▶
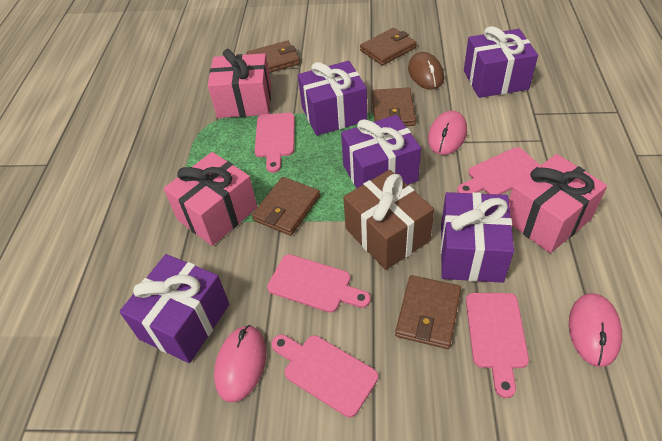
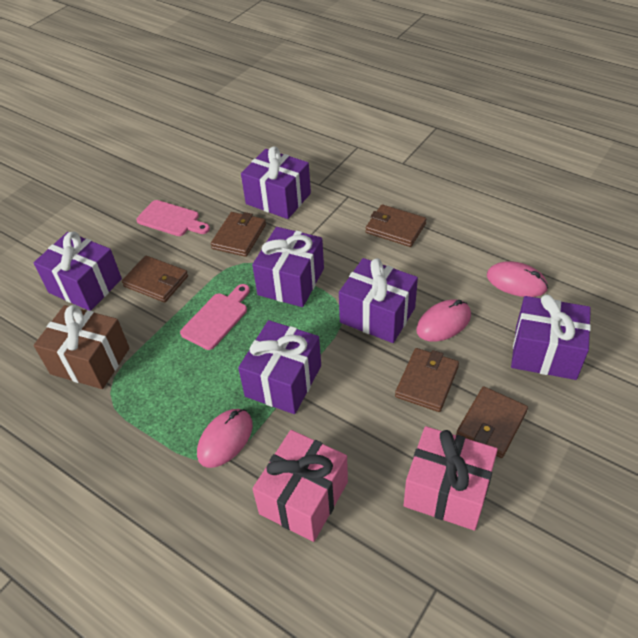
brown mouse: 1 -> 0
pink cutting board: 5 -> 2
pink gift: 3 -> 2
purple gift: 5 -> 6

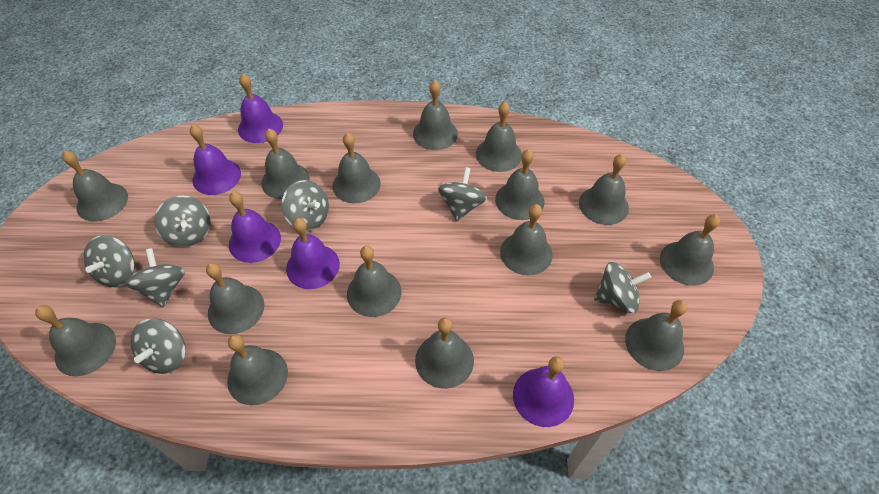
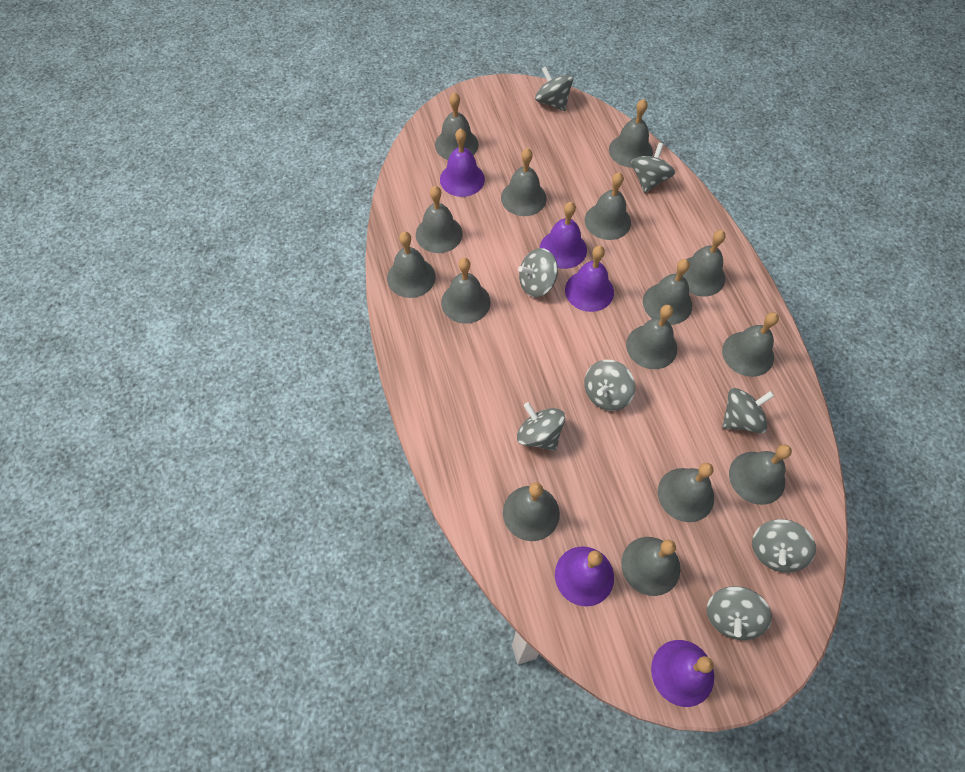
grey spinning top: 7 -> 8

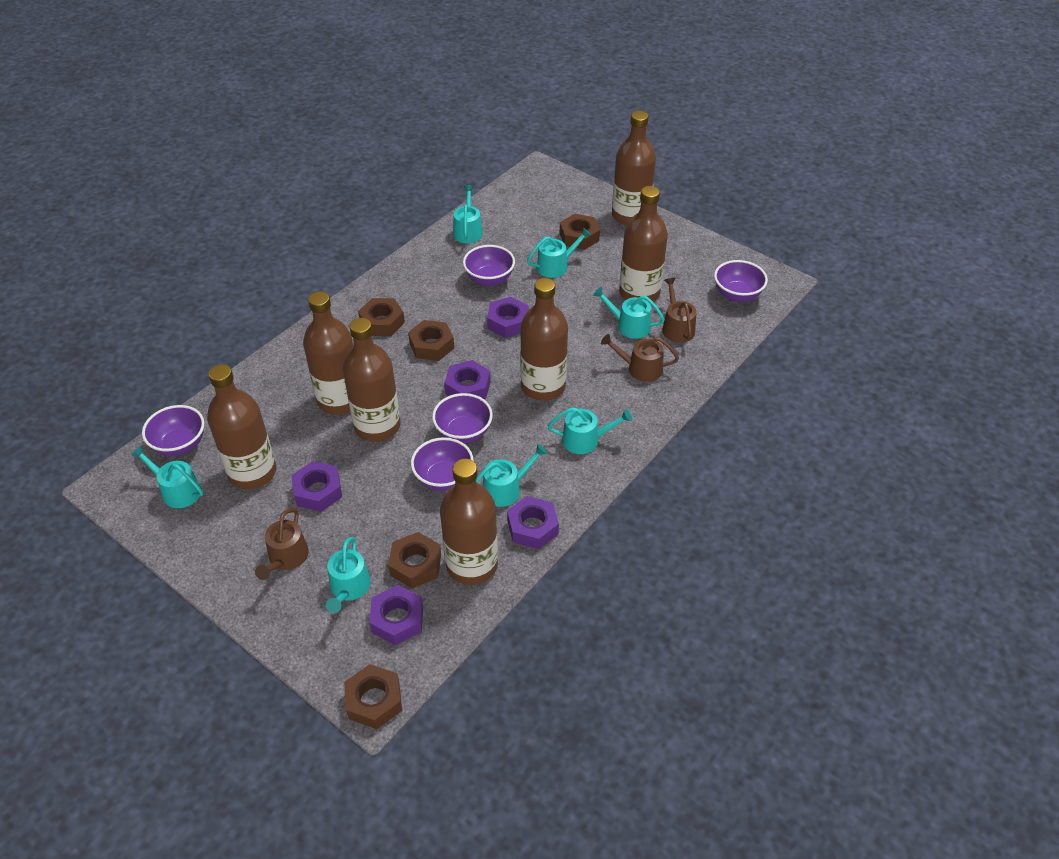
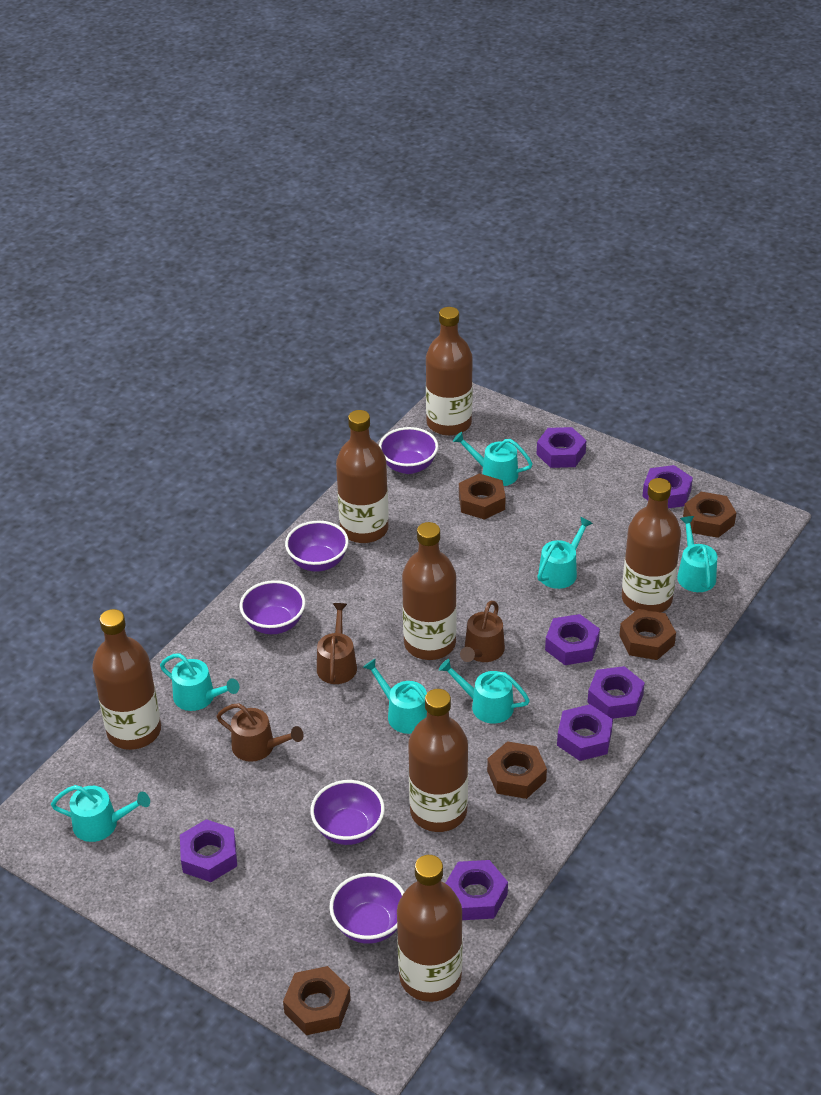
purple nut: 5 -> 7

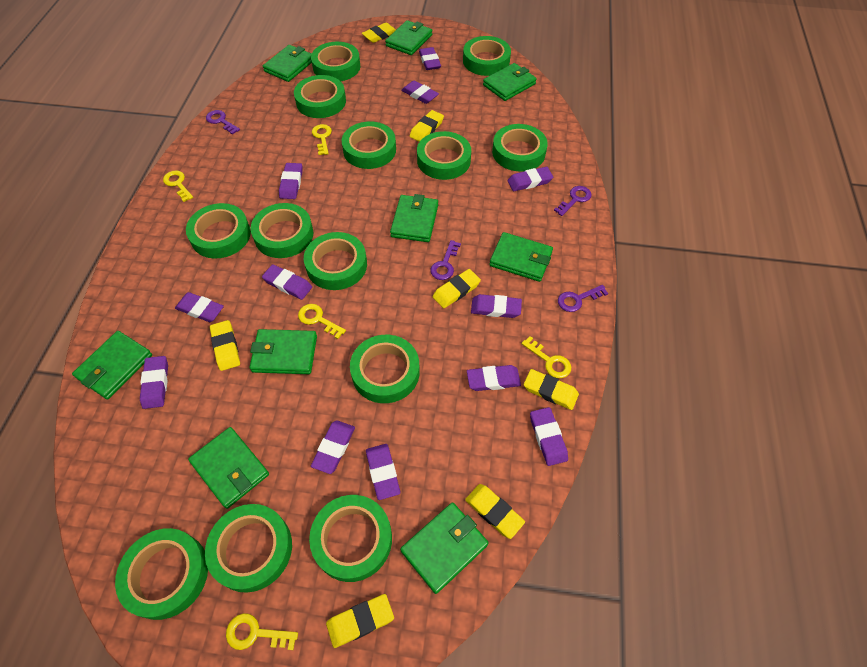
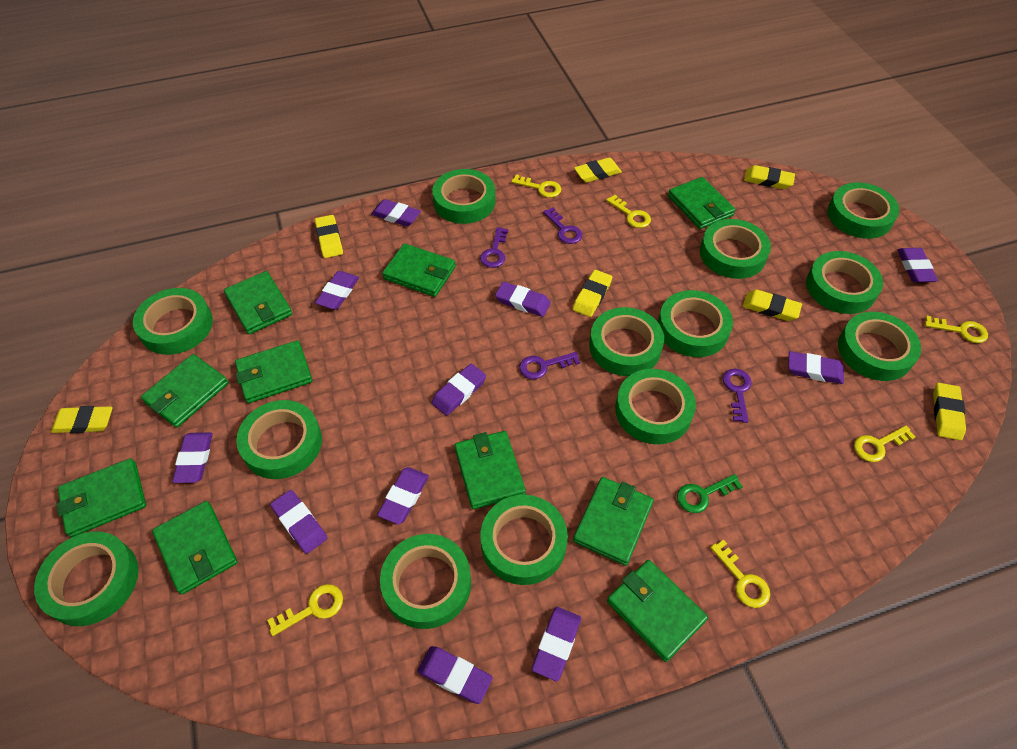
green key: 0 -> 1
green wallet: 9 -> 10
purple eraser: 12 -> 11
yellow key: 5 -> 6

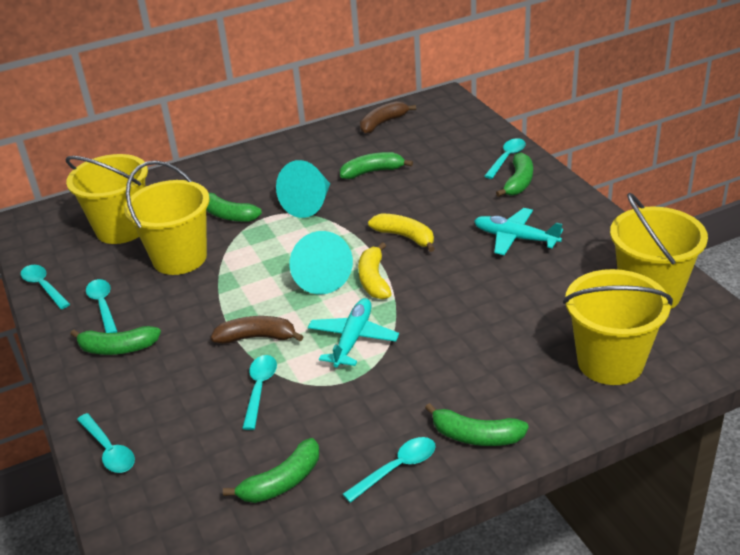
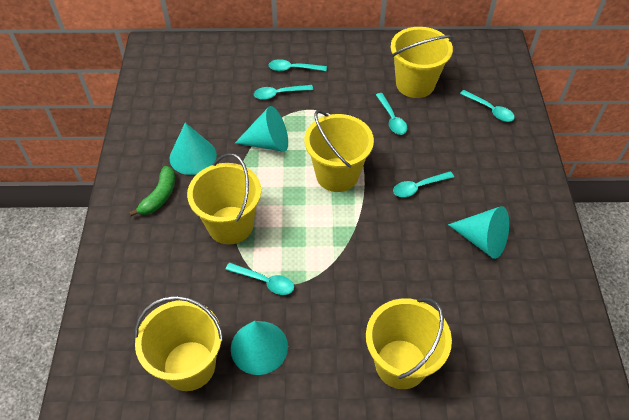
brown banana: 2 -> 0
green banana: 6 -> 1
turquoise cone: 2 -> 4
turquoise plane: 2 -> 0
yellow banana: 2 -> 0
yellow bucket: 4 -> 5

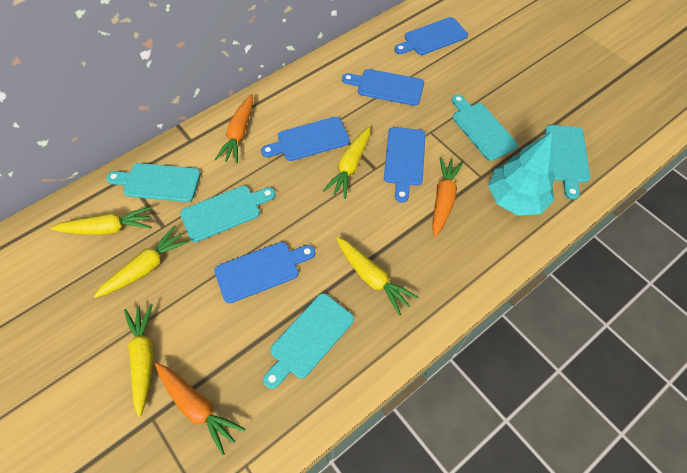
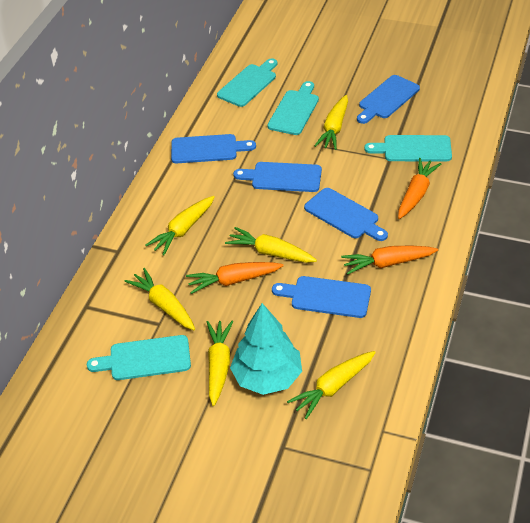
turquoise cutting board: 5 -> 4
yellow carrot: 5 -> 6

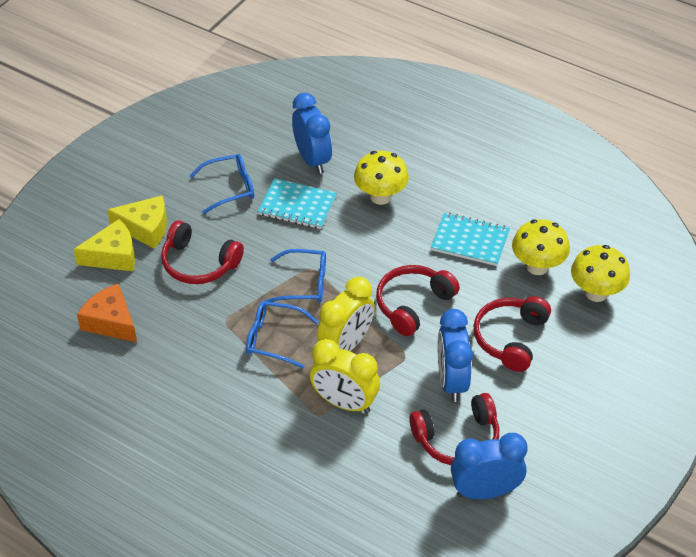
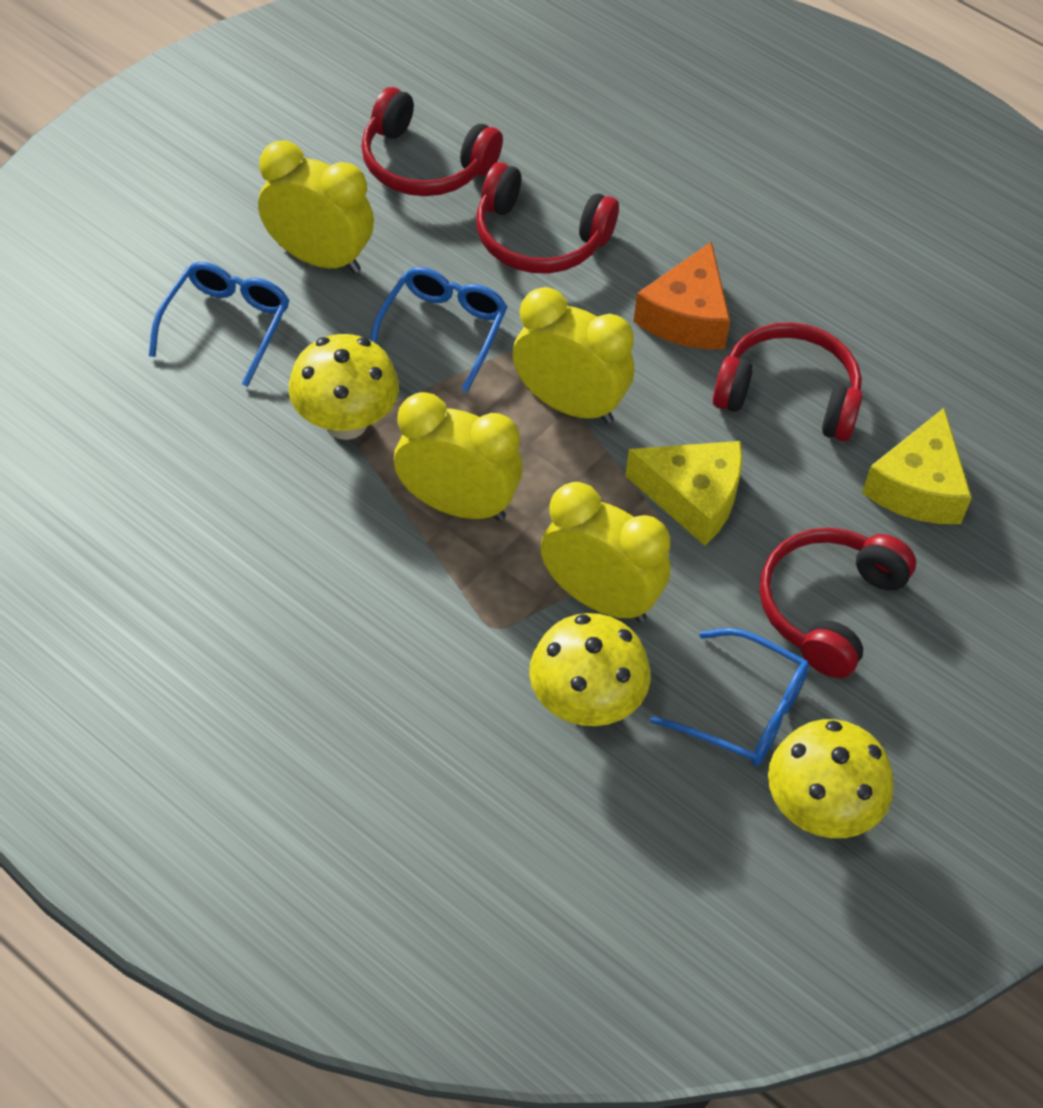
blue clock: 3 -> 0
turquoise notebook: 2 -> 0
yellow clock: 2 -> 4

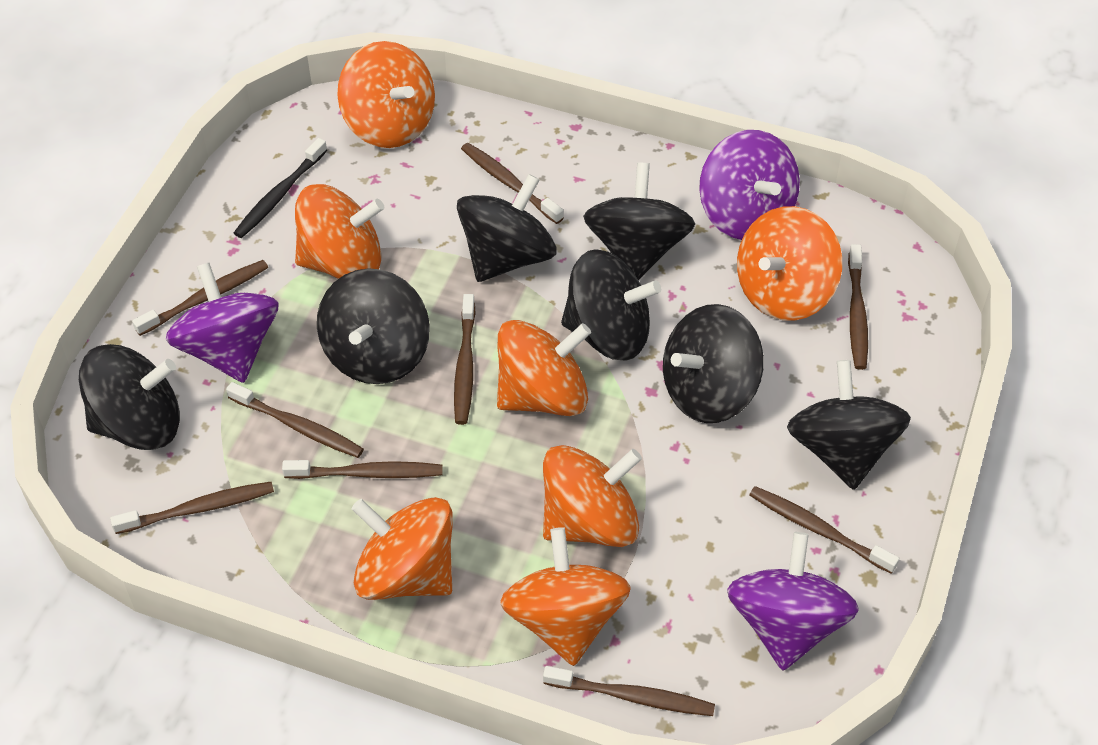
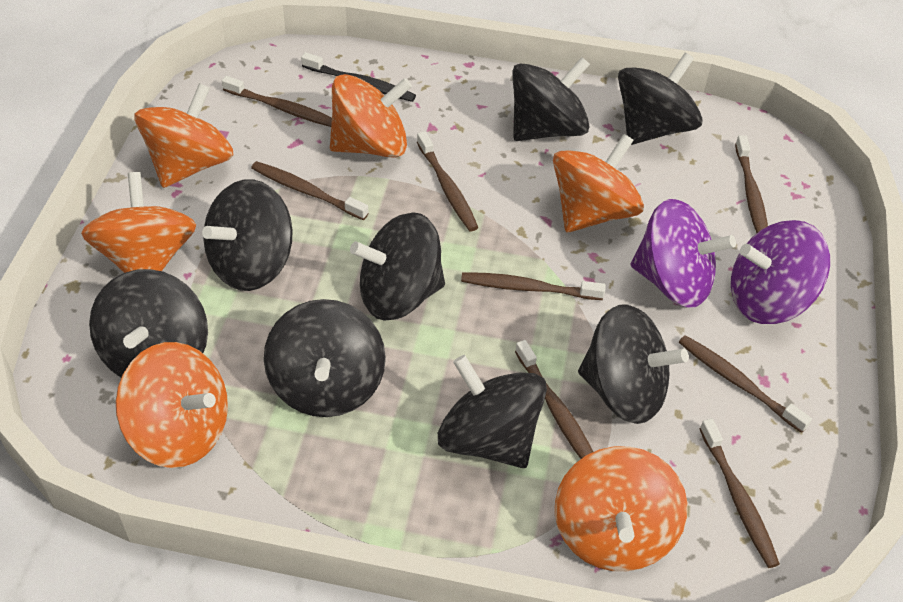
black spinning top: 7 -> 8
brown toothbrush: 9 -> 8
orange spinning top: 7 -> 6
purple spinning top: 3 -> 2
◀
- YOUR TASK
Report all lines of the data that include the word "board".

- REPLY TO THE TASK
pink cutting board: 5 -> 2
turquoise cutting board: 5 -> 4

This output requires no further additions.